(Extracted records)
+ + +
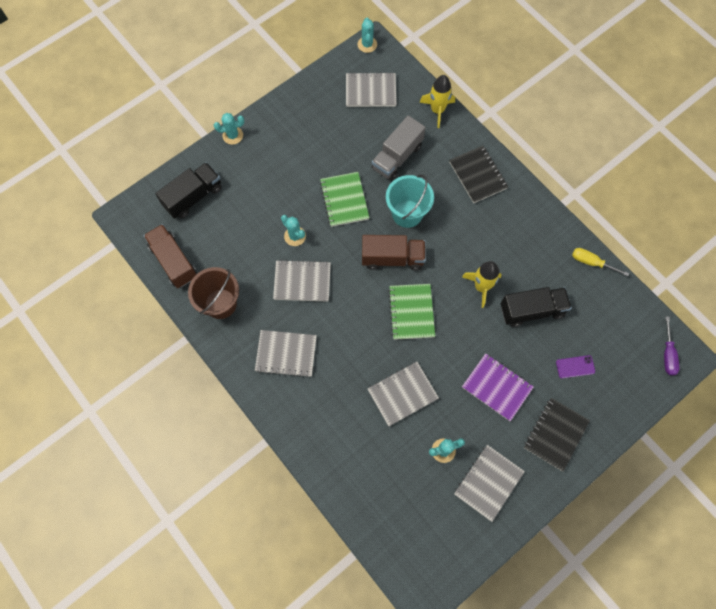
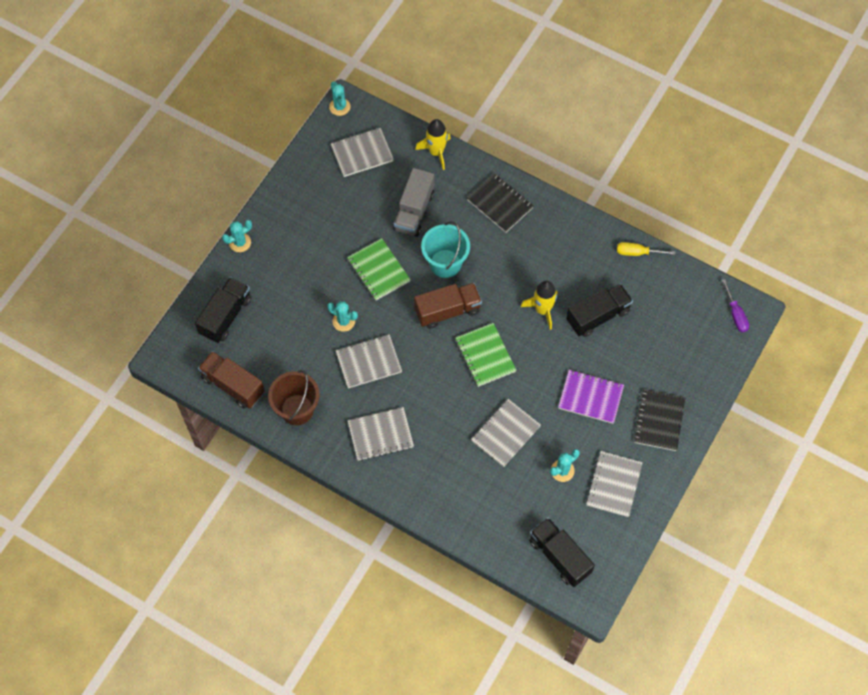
camera: 20 degrees left, 5 degrees down
(409, 536) = (559, 556): none -> black truck
(575, 367) = (655, 354): purple phone -> none

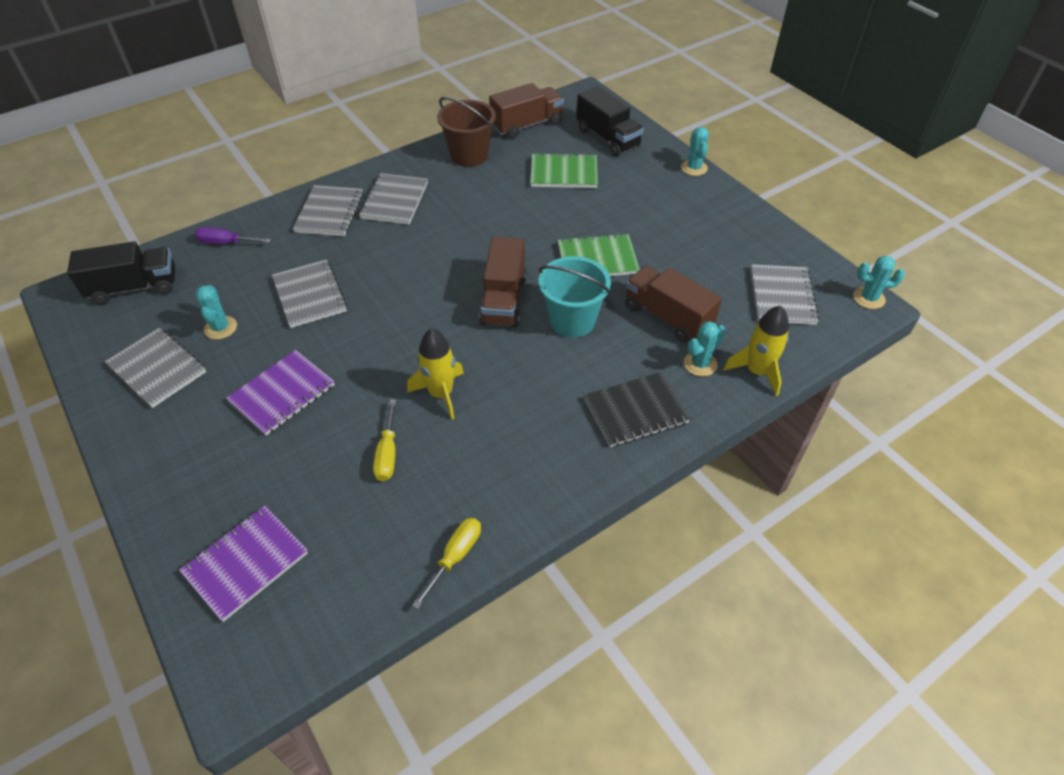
camera: 115 degrees right, 15 degrees down
(343, 321) = (548, 213): turquoise cactus -> turquoise cactus (700, 364)
(368, 362) = (484, 217): grey notebook -> grey notebook (330, 213)
(414, 211) = (667, 317): grey truck -> brown truck
(485, 355) = (419, 312): green notebook -> green notebook (564, 173)
(597, 316) = (387, 453): black truck -> yellow screwdriver
(659, 421) = (186, 456): black notebook -> none
(696, 346) = (246, 563): none -> purple notebook
(735, 314) = (250, 657): purple screwdriver -> purple screwdriver (226, 243)

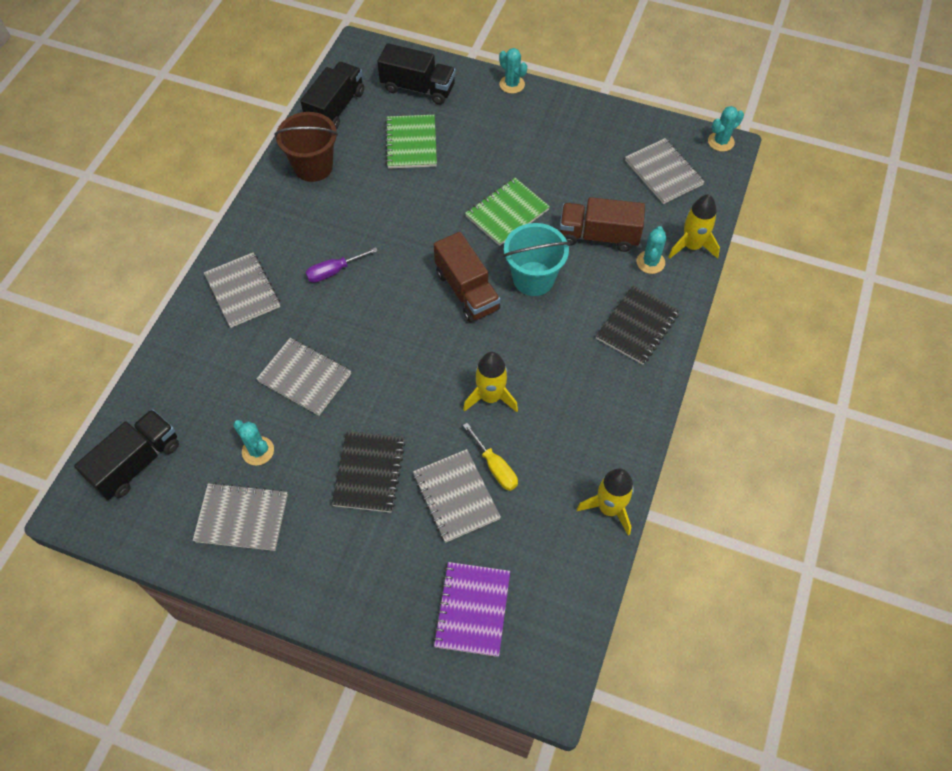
camera: 35 degrees left, 10 degrees up
(226, 243) = (177, 373): purple screwdriver -> purple screwdriver (334, 271)
(282, 394) = (369, 473): purple notebook -> black notebook
(394, 201) = (290, 248): grey notebook -> grey notebook (456, 496)
(455, 557) = (609, 508): yellow screwdriver -> yellow rocket
(526, 125) = (335, 108): brown truck -> black truck
(564, 173) = (411, 143): green notebook -> green notebook turned 60 degrees counterclockwise

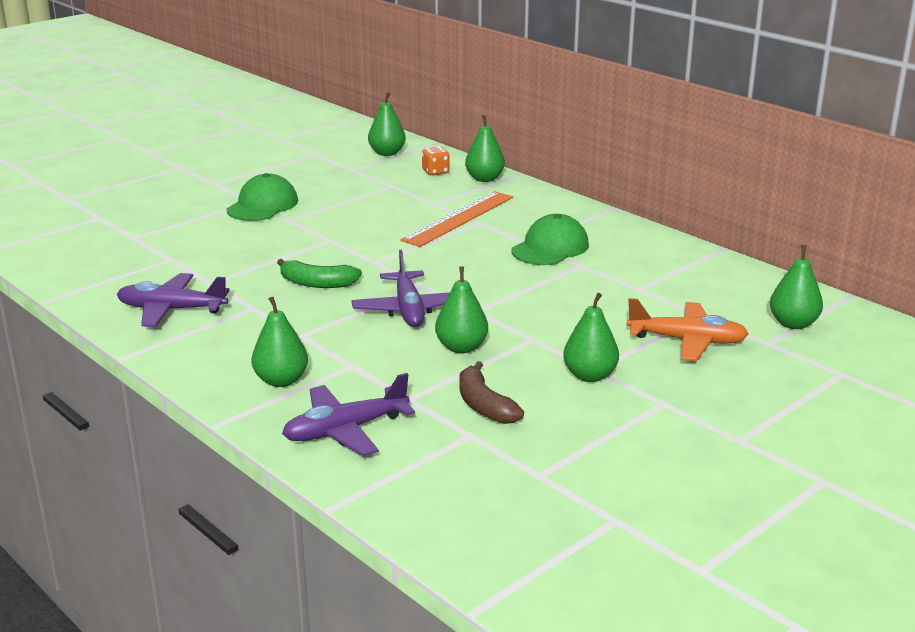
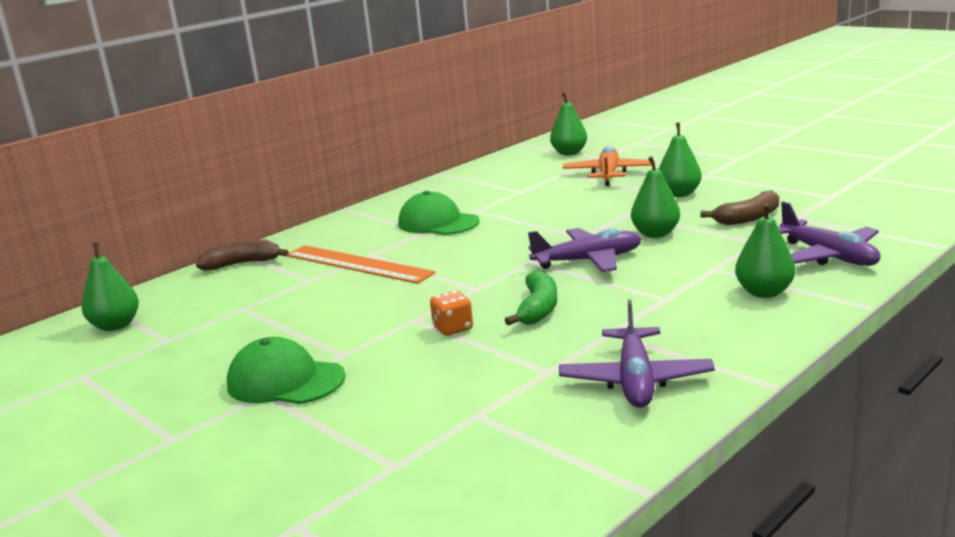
camera: 90 degrees left, 5 degrees down
(435, 172) = (206, 290): orange dice -> orange dice (453, 328)
(484, 179) = (242, 264): green pear -> brown banana

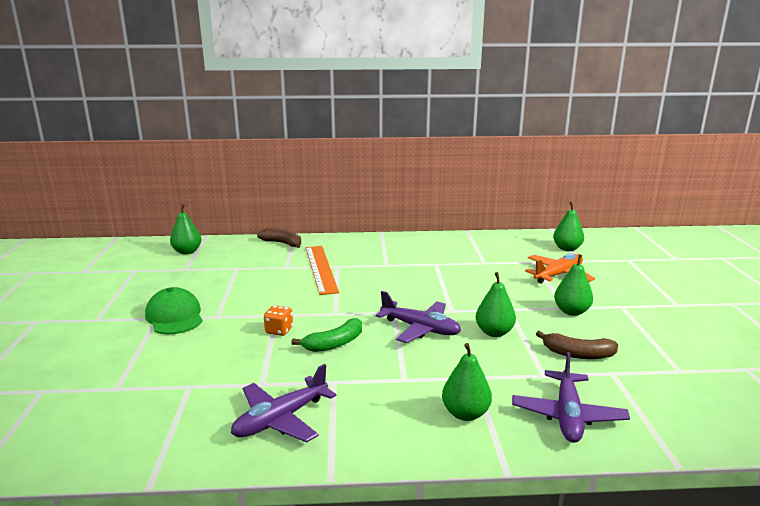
camera: 40 degrees right, 0 degrees up
(438, 223) = (402, 262): green cap -> none

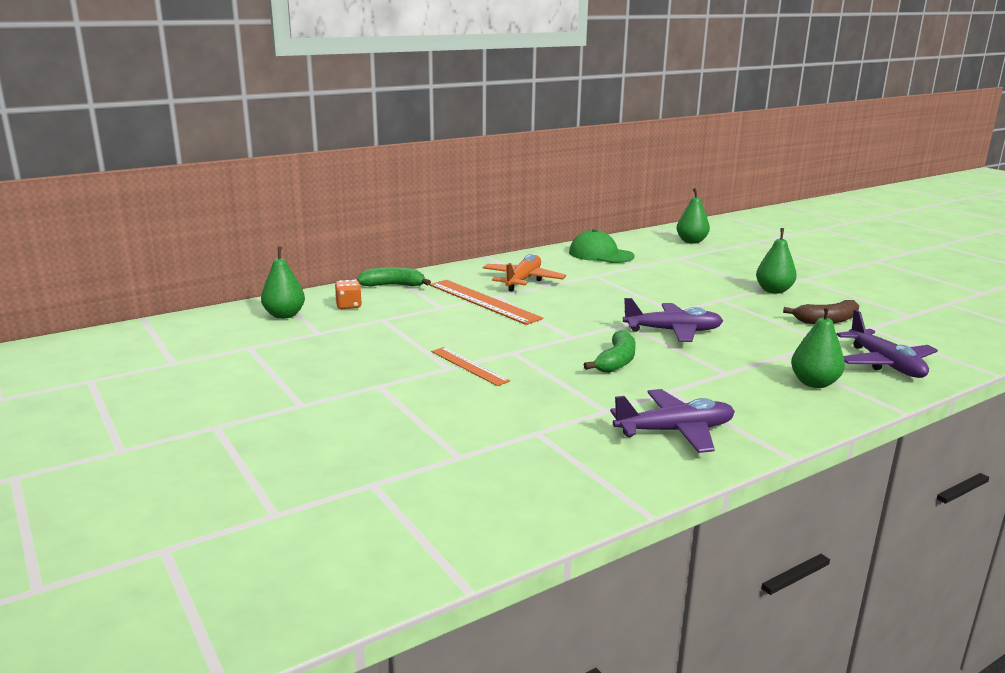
camera: 30 degrees left, 0 degrees up
(174, 316) = (398, 379): green cap -> green cap (600, 254)
(231, 318) = (469, 366): none -> orange ruler
(279, 331) = (541, 364): orange dice -> orange dice (348, 306)
(281, 419) = (675, 431): purple plane -> purple plane turned 120 degrees counterclockwise
(282, 243) = (393, 285): brown banana -> green banana
(494, 332) = (739, 320): green pear -> none
(558, 275) = (718, 264): orange plane -> orange plane (523, 280)

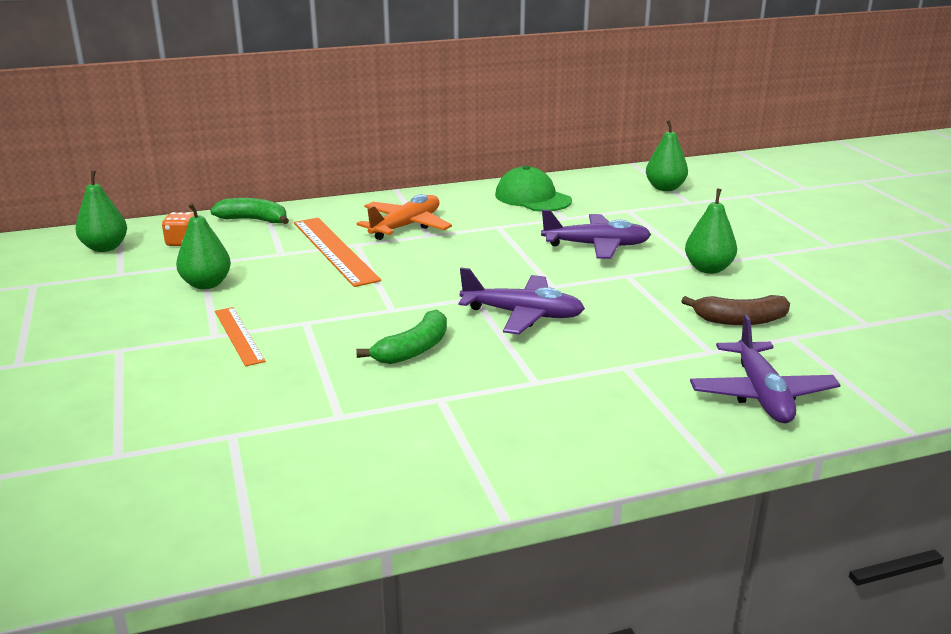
camera: 15 degrees right, 5 degrees up
(675, 431) = (394, 457): purple plane -> purple plane (596, 246)
(814, 383) = (636, 411): green pear -> green pear (206, 284)

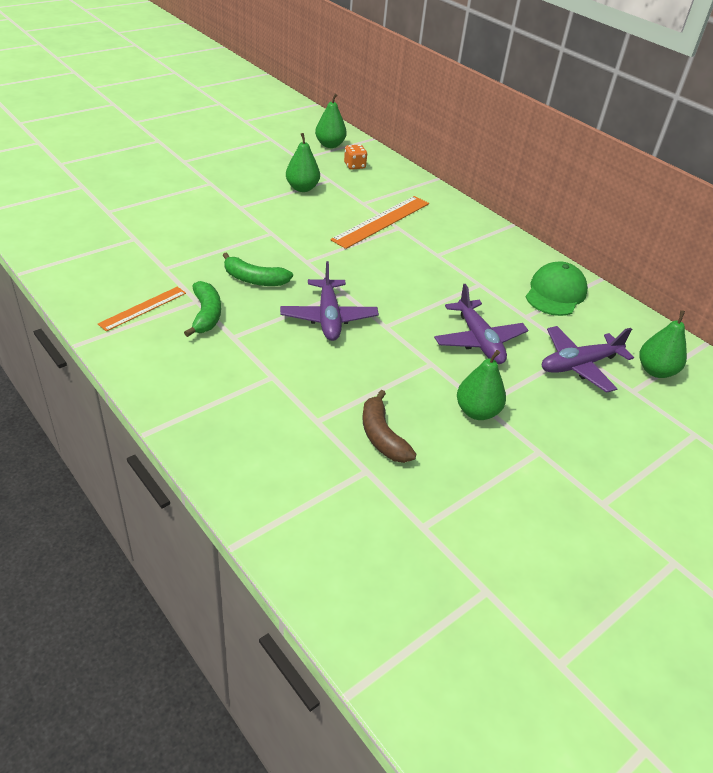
camera: 65 degrees right, 15 degrees up
(239, 335) = (243, 214): orange ruler -> orange ruler (143, 308)
(254, 220) = (407, 181): green banana -> green banana (206, 315)
(406, 226) = (445, 242): orange plane -> none
(761, 394) = (257, 453): purple plane -> purple plane (579, 365)

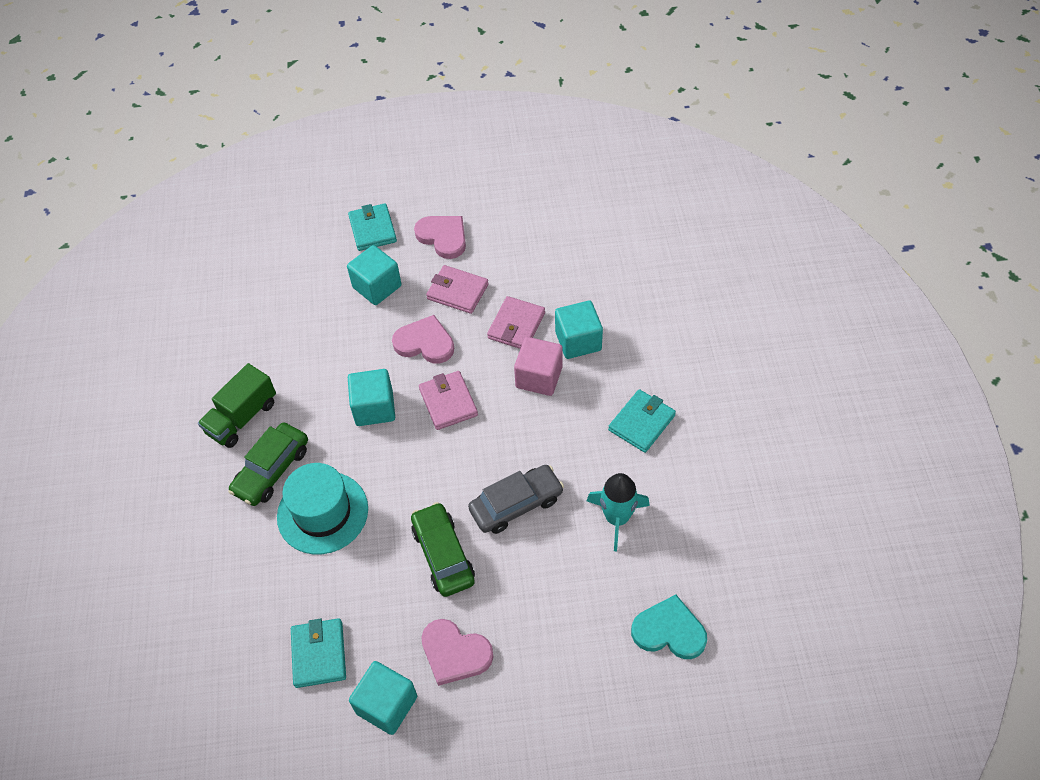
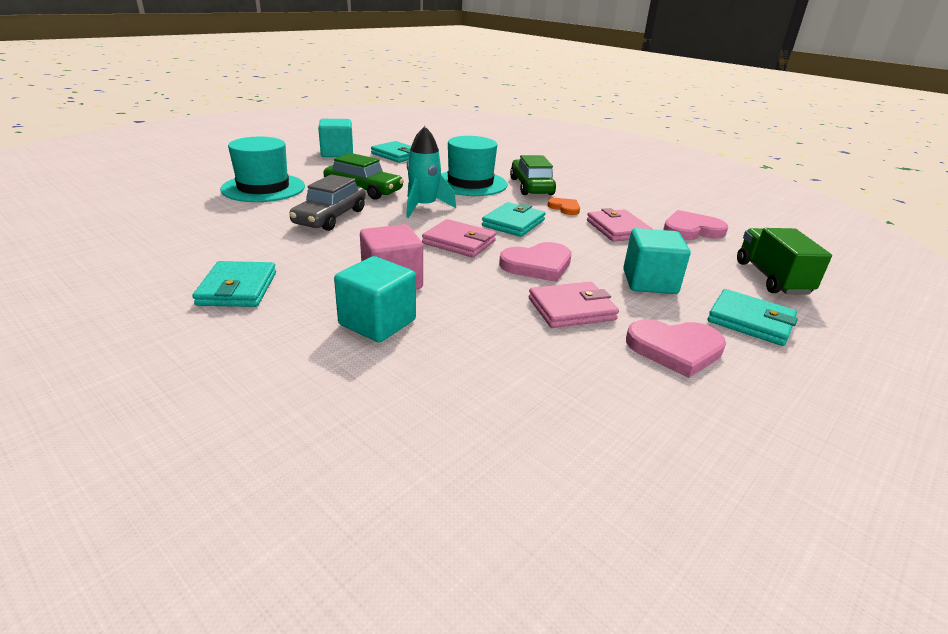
camera: 135 degrees right, 25 degrees down
(242, 417) = (592, 196): green truck -> green truck (771, 278)
(298, 409) = (565, 208): none -> orange heart
(374, 408) = (513, 223): turquoise cube -> turquoise wallet
(455, 653) = (313, 169): pink heart -> pink heart (691, 230)
(516, 325) = (467, 308): pink wallet -> pink wallet (618, 229)
(539, 617) = (263, 188): none -> turquoise hat
(617, 518) = (227, 233): turquoise rocket -> turquoise rocket (424, 207)
(669, 631) = (144, 204): turquoise heart -> none

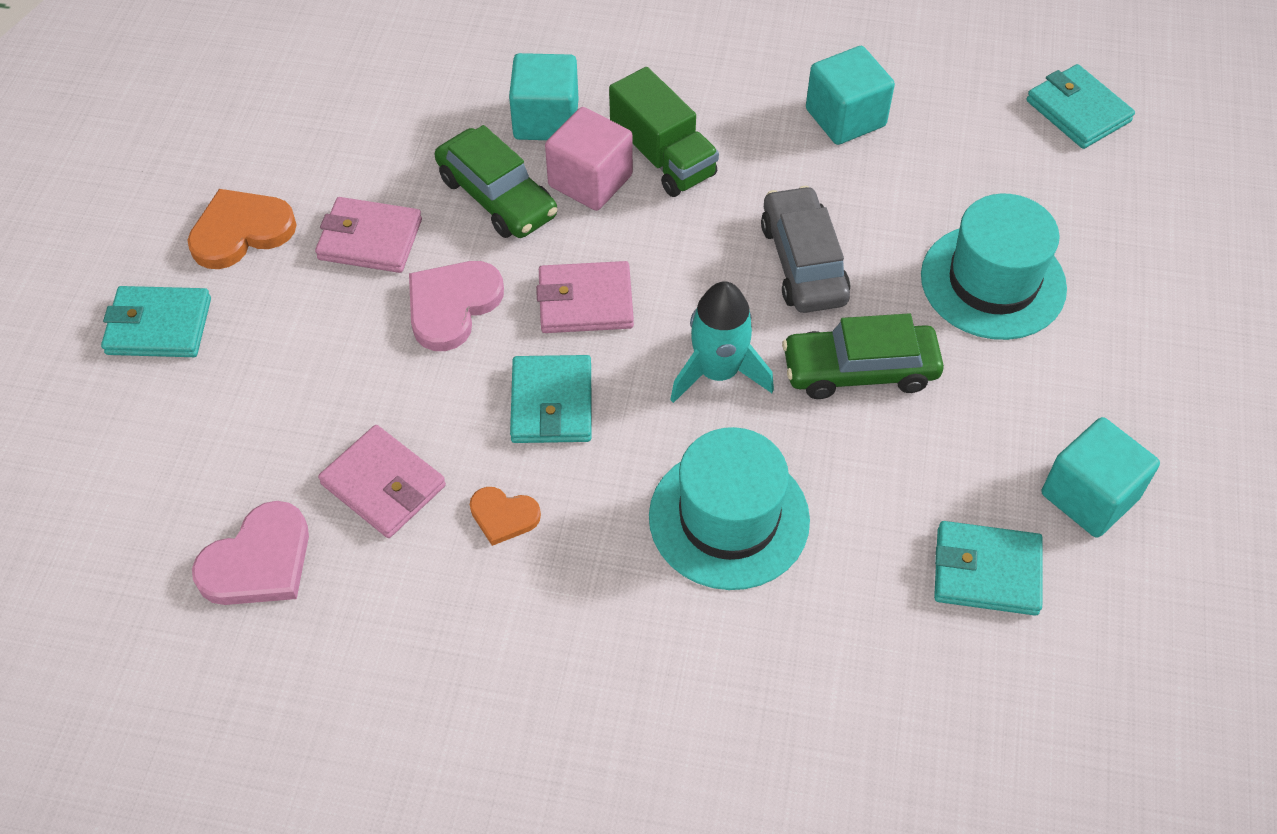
camera: 150 degrees right, 25 degrees up
(237, 289) = (721, 91): turquoise wallet -> turquoise wallet (1078, 111)
(531, 186) = (614, 581): green car -> green car (497, 197)
(571, 309) = (370, 239): pink wallet -> pink wallet turned 60 degrees clockwise
(649, 282) = (295, 347): turquoise cube -> turquoise cube (845, 117)
(675, 349) = (241, 231): pink heart -> orange heart
(771, 278) = (123, 456): green truck -> green truck (662, 157)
+ + +
• _Your objective_: Each line in the records that carries "turned" must be copied out.

• _The completed task_:
(564, 173) = (411, 143): green notebook -> green notebook turned 60 degrees counterclockwise
(281, 419) = (675, 431): purple plane -> purple plane turned 120 degrees counterclockwise
(571, 309) = (370, 239): pink wallet -> pink wallet turned 60 degrees clockwise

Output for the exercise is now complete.